■ THE RECORDS
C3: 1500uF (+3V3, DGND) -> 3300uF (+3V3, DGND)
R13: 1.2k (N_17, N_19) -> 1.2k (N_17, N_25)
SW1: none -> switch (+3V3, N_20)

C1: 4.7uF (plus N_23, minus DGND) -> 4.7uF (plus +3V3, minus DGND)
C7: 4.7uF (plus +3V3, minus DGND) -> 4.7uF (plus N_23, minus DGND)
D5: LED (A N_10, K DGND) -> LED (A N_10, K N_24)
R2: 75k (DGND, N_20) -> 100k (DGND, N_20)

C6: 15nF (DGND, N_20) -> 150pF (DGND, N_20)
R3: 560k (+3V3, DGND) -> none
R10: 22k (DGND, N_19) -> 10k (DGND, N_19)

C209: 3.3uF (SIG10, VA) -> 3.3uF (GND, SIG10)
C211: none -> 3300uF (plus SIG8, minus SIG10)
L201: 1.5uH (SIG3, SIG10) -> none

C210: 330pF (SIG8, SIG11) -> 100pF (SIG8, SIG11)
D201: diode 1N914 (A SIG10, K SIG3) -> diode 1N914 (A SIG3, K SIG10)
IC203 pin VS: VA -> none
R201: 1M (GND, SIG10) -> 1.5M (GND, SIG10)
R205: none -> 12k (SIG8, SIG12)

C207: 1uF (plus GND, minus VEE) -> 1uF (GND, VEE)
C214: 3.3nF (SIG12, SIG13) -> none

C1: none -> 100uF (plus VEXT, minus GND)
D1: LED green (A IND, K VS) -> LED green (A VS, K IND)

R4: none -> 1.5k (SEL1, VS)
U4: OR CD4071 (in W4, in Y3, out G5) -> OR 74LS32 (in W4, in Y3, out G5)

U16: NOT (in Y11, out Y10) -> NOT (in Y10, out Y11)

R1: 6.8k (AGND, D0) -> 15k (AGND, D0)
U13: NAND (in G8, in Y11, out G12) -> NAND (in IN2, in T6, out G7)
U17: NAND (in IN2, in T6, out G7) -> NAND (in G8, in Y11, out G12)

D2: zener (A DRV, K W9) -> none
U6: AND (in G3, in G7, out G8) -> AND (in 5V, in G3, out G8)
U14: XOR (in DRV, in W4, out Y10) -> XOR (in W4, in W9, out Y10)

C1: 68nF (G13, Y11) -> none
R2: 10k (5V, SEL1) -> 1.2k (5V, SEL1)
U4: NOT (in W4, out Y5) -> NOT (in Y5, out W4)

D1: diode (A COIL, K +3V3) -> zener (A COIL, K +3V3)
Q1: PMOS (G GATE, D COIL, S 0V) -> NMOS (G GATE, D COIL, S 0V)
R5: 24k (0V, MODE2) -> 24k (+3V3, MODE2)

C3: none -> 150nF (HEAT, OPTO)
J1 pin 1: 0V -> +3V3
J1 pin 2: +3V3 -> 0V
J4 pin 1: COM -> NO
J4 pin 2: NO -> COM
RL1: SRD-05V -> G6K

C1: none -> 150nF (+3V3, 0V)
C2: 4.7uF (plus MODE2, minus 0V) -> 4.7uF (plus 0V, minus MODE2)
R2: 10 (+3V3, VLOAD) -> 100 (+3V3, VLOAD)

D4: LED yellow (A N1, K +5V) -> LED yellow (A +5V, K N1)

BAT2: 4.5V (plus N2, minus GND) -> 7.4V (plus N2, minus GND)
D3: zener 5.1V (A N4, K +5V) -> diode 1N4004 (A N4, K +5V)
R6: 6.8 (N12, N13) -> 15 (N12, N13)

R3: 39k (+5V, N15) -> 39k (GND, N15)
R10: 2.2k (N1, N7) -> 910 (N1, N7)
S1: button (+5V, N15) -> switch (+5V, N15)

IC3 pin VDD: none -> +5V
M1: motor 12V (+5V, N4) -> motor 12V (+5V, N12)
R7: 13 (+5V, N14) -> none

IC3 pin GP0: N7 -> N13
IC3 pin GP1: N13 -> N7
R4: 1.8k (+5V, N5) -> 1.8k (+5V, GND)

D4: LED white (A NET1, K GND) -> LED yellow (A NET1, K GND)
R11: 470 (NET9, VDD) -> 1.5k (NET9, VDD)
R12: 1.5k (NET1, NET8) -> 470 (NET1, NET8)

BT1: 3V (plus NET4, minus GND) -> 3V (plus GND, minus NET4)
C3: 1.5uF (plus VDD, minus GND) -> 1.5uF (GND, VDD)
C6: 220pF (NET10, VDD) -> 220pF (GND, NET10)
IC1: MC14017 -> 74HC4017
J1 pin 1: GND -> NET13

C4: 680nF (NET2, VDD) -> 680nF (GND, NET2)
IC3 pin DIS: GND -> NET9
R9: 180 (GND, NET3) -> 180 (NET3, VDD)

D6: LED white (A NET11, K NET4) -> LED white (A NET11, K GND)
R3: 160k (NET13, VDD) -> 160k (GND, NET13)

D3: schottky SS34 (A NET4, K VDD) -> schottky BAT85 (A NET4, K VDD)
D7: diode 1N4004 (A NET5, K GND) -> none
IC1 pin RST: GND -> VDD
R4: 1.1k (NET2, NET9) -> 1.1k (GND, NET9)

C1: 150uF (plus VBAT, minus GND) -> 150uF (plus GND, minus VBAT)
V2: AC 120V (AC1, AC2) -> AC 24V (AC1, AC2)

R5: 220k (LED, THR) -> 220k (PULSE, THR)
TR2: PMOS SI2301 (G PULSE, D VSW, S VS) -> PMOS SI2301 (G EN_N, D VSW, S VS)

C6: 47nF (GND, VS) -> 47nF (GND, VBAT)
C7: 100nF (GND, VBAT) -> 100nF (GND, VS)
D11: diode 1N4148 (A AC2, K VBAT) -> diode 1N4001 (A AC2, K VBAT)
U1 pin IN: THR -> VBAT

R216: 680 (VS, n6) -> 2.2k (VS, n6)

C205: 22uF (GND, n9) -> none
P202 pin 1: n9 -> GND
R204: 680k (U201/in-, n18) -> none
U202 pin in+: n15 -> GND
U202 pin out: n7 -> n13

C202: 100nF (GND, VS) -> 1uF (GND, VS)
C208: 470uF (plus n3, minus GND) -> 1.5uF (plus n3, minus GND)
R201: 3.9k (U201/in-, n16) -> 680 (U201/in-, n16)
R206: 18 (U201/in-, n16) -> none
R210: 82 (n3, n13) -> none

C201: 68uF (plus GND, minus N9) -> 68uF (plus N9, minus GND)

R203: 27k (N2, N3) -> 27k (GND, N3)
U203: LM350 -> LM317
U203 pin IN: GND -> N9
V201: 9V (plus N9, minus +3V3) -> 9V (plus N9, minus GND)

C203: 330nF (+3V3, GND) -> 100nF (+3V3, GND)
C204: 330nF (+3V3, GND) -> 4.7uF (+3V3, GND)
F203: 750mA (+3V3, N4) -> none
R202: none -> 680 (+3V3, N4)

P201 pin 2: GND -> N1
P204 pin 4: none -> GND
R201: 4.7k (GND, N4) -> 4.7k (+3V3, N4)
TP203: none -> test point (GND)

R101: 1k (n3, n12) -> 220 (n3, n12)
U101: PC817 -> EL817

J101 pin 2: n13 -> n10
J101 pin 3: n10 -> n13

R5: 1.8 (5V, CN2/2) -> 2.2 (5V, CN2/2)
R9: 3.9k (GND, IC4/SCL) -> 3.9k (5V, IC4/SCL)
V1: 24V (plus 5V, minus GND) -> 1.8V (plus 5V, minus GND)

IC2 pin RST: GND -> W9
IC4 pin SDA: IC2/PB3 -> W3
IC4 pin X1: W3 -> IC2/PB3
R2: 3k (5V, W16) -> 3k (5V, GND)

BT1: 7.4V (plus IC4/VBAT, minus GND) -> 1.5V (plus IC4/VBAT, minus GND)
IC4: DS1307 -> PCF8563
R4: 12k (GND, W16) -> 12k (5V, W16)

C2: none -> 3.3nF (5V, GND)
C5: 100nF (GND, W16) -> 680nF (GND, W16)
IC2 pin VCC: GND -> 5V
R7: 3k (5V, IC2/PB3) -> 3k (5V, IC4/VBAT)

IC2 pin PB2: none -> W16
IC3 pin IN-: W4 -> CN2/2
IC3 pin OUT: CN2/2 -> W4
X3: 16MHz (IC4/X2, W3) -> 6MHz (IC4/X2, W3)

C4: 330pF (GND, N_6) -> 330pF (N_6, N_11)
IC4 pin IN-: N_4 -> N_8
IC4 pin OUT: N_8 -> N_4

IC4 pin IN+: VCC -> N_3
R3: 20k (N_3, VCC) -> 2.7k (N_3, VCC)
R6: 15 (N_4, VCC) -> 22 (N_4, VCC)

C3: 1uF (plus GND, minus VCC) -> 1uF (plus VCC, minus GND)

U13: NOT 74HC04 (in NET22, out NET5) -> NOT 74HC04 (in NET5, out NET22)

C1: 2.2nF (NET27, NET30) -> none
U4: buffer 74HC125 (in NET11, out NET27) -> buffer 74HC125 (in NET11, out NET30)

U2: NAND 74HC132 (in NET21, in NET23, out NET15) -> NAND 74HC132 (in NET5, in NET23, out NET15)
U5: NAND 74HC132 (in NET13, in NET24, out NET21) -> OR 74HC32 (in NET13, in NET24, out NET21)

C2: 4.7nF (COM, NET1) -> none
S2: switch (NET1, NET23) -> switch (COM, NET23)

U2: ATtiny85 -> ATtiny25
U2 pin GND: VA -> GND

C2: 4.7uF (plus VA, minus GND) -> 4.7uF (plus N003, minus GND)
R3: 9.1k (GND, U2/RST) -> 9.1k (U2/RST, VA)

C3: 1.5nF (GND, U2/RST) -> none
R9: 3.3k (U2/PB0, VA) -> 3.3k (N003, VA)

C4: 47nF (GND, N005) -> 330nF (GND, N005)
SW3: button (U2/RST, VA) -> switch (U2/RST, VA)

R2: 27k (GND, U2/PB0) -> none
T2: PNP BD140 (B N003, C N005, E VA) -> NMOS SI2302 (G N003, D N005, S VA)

■ EXERCISE INSTRUCTIONS
Extract from the data every line where "PULSE" shows up.

■ TASK ANSWER
R5: 220k (LED, THR) -> 220k (PULSE, THR)
TR2: PMOS SI2301 (G PULSE, D VSW, S VS) -> PMOS SI2301 (G EN_N, D VSW, S VS)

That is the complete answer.